_EXERCISE AIM_
Word for word, copy the line containing "yellow L-shape: rotated" and each line after it in the records below, ending with the last line.

_SOURCE MATERIAL_
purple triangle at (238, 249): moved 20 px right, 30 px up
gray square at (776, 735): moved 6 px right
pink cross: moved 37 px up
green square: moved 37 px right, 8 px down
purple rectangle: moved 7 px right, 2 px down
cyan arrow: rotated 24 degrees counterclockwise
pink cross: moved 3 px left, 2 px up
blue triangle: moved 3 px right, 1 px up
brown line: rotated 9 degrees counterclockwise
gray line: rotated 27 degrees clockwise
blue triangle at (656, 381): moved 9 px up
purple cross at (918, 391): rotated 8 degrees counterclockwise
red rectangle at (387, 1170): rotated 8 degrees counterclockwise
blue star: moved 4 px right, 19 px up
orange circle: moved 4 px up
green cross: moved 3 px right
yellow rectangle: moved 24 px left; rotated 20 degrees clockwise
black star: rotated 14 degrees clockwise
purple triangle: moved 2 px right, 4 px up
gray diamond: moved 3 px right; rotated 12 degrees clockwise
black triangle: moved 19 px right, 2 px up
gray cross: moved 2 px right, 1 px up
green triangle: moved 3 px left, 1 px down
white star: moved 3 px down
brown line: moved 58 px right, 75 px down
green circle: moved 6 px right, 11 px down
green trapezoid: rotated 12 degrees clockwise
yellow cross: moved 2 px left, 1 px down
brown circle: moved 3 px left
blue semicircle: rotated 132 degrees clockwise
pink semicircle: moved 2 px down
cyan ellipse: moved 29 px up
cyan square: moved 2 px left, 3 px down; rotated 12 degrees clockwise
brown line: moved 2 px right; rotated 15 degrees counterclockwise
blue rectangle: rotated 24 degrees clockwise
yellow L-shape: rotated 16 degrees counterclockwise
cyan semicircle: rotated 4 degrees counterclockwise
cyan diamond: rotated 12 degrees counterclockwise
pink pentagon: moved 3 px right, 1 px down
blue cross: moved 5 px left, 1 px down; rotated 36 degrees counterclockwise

_SOLUTION FOR THIS TASK_
yellow L-shape: rotated 16 degrees counterclockwise
cyan semicircle: rotated 4 degrees counterclockwise
cyan diamond: rotated 12 degrees counterclockwise
pink pentagon: moved 3 px right, 1 px down
blue cross: moved 5 px left, 1 px down; rotated 36 degrees counterclockwise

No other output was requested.